THE DATA Start Marker

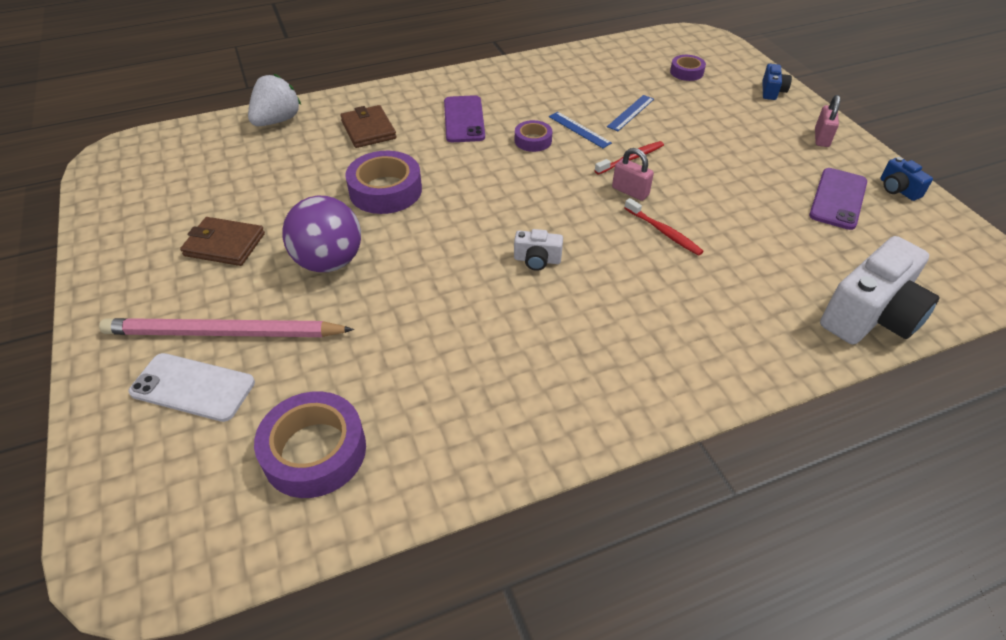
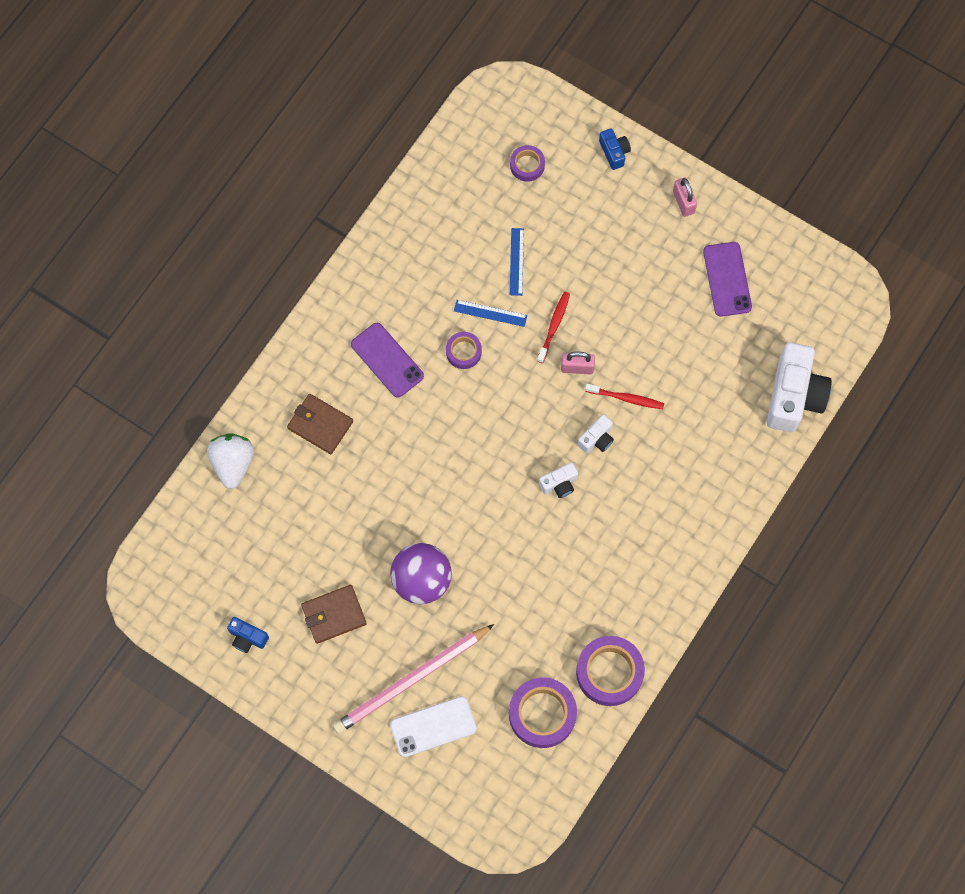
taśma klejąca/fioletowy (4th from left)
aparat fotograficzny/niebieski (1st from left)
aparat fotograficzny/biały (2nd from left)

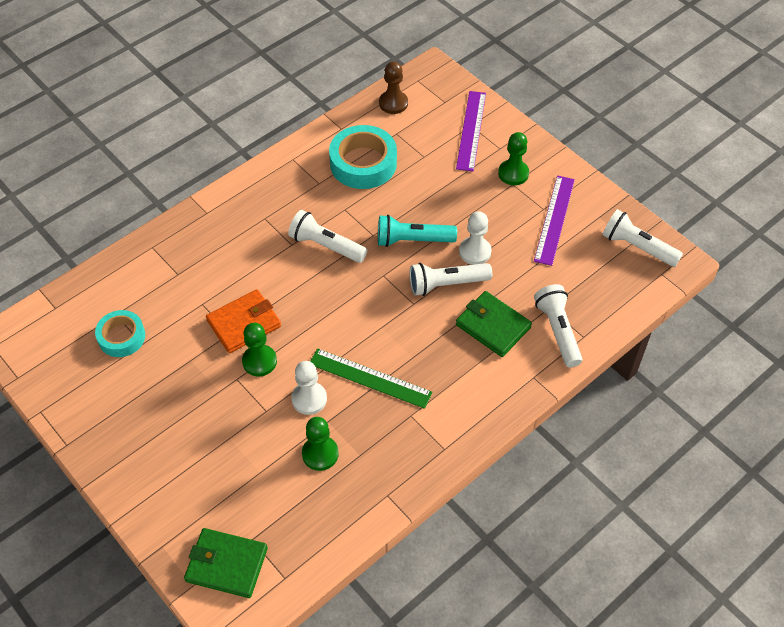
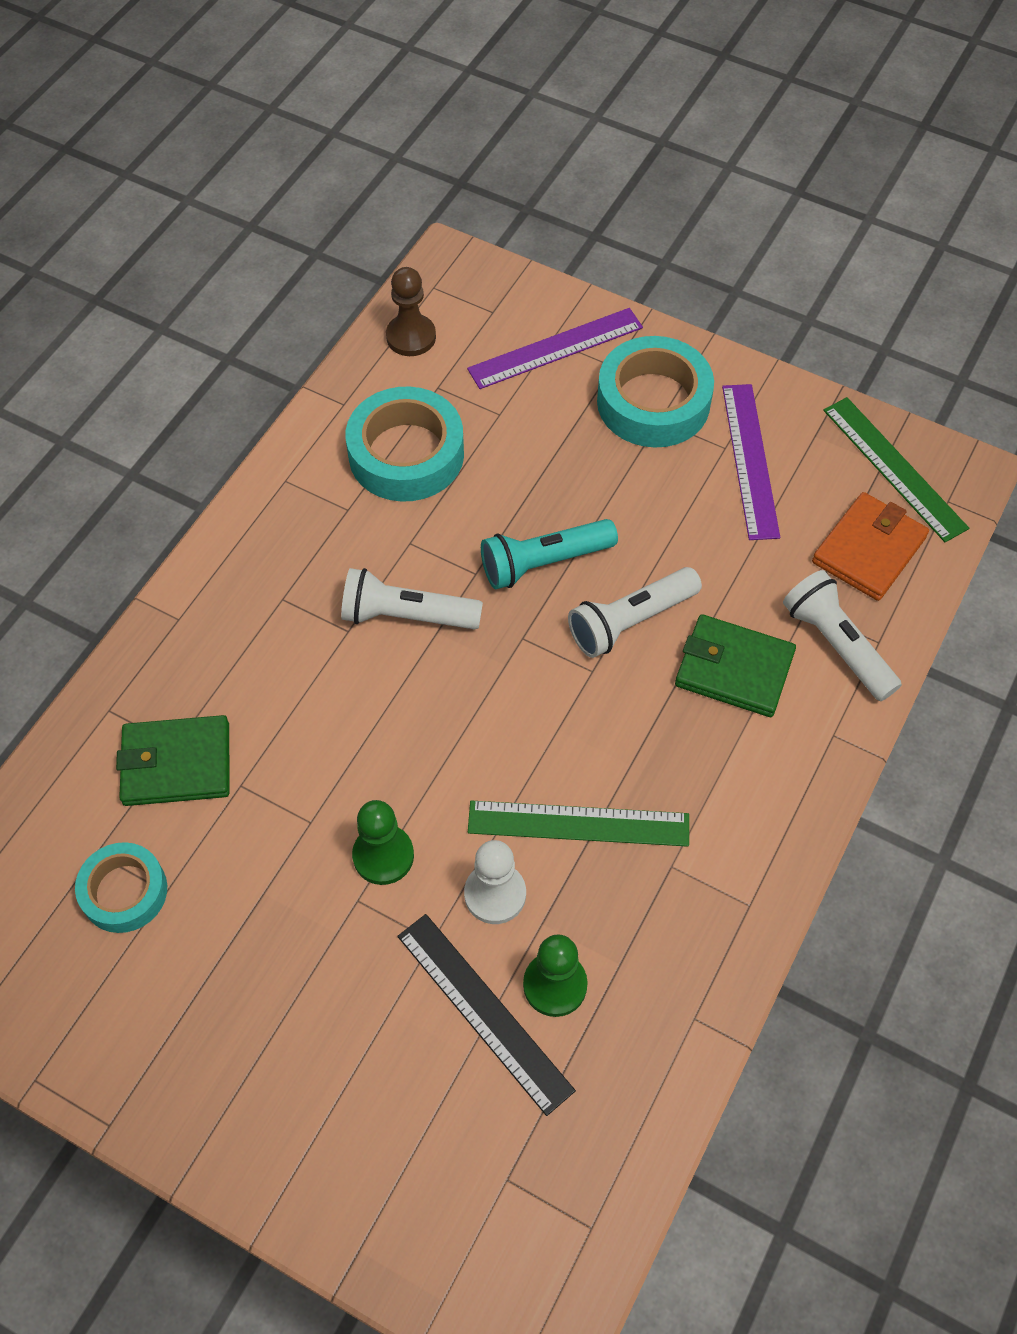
linijka/fioletowy (1st from left)
taśma klejąca/turkusowy (3rd from left)
linijka/zielony (2nd from left)
pionek/biały (2nd from left in the first image)
portfel/pomarańczowy
portfel/zielony (1st from left)
linijka/czarny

THE DATA End Marker

§ **ASSIGNMENT**:
Retype the records in full. Do not carry over the images.

§ **THE COMPLETED TASK**:
taśma klejąca/fioletowy (4th from left)
aparat fotograficzny/niebieski (1st from left)
aparat fotograficzny/biały (2nd from left)

linijka/fioletowy (1st from left)
taśma klejąca/turkusowy (3rd from left)
linijka/zielony (2nd from left)
pionek/biały (2nd from left in the first image)
portfel/pomarańczowy
portfel/zielony (1st from left)
linijka/czarny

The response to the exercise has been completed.